Work instructions
Print the data below exactly as it stands, and keep the pictures out.

===== Data in this exercise =====

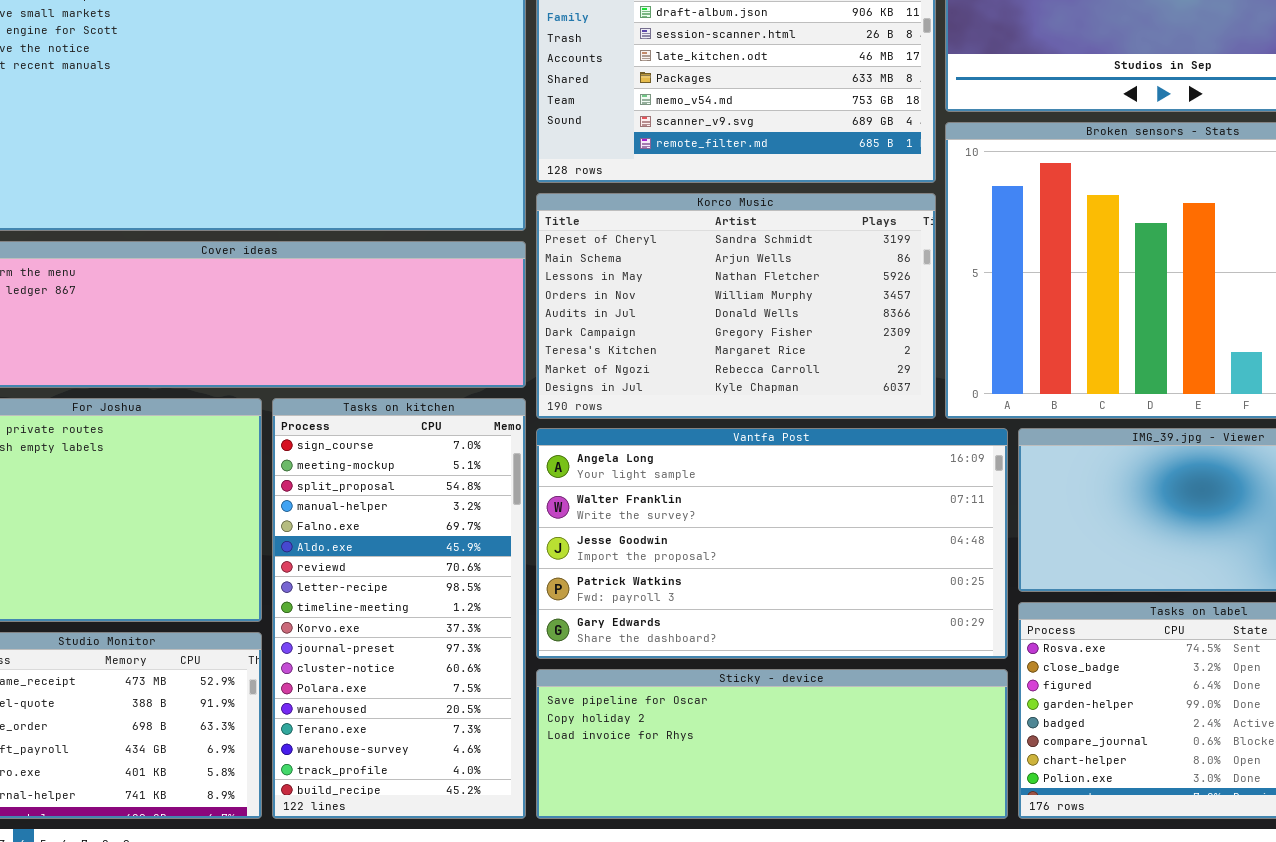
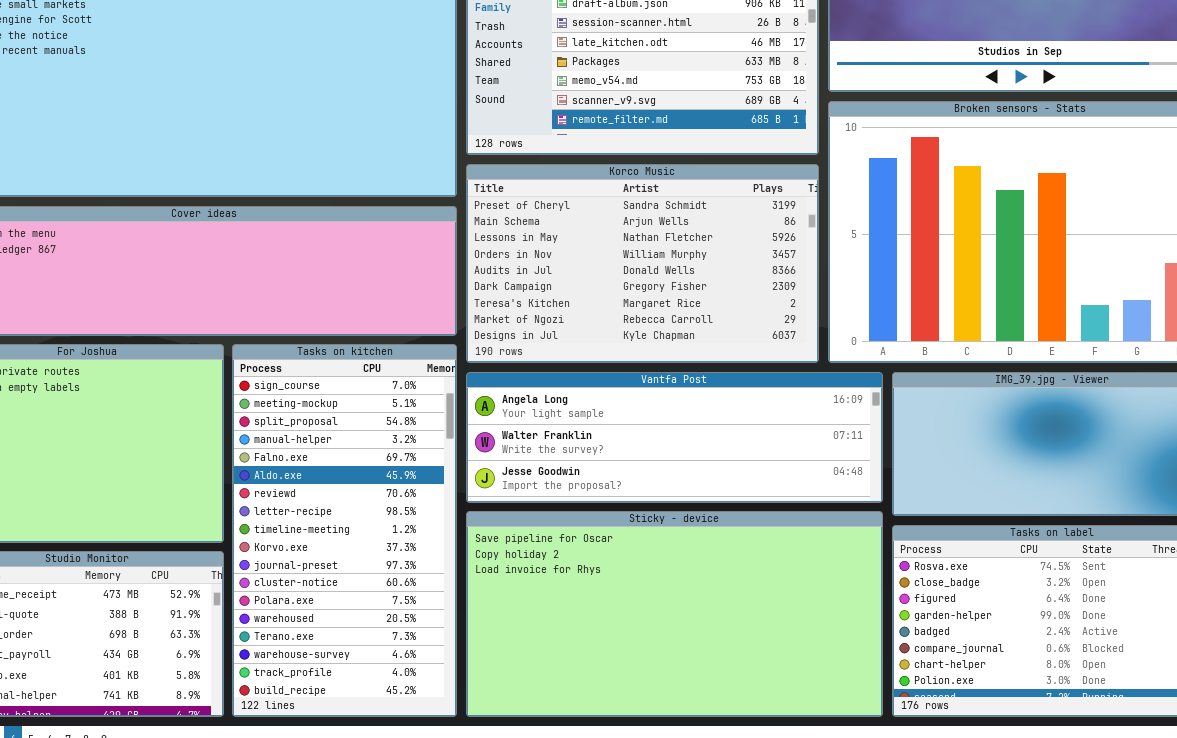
Vantfa Post: [536,428,1008,659] -> [466,372,883,503], resized
Sticky - device: [536,669,1008,819] -> [466,511,883,717], resized

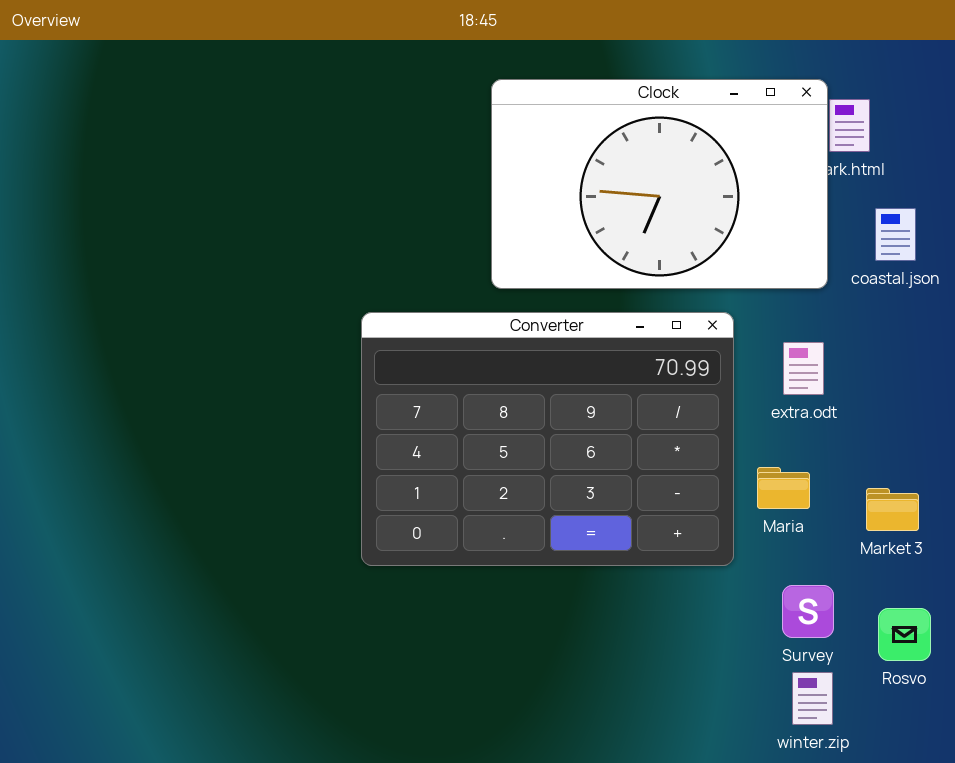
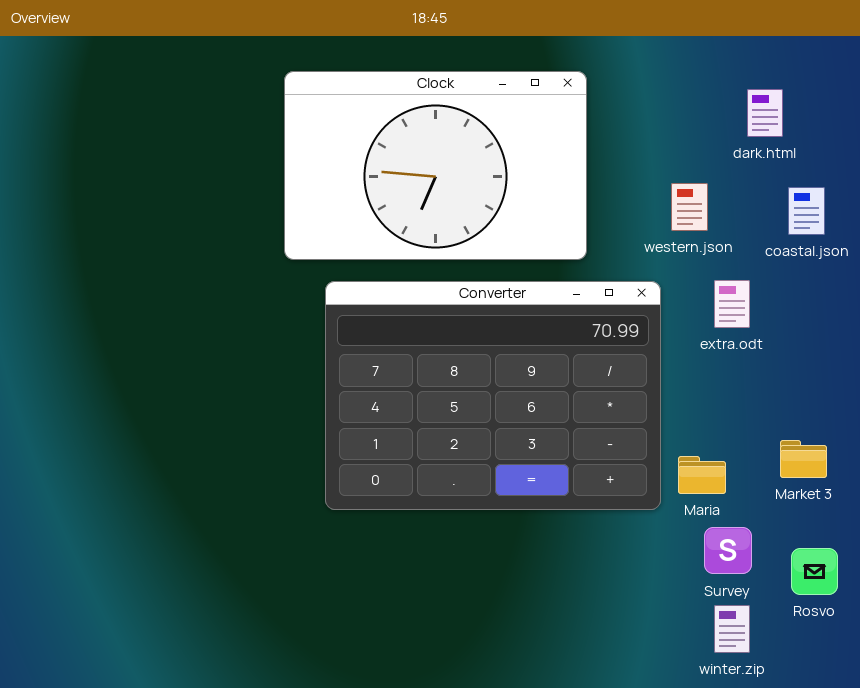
Clock: [491,79,828,289] -> [284,71,587,260], moved
extra.odt: [783,342,824,395] -> [714,280,750,328], moved
Maria: [757,467,810,509] -> [678,456,726,494], moved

=====

Task result
Vantfa Post: [536,428,1008,659] -> [466,372,883,503], resized
Sticky - device: [536,669,1008,819] -> [466,511,883,717], resized

Clock: [491,79,828,289] -> [284,71,587,260], moved
extra.odt: [783,342,824,395] -> [714,280,750,328], moved
Maria: [757,467,810,509] -> [678,456,726,494], moved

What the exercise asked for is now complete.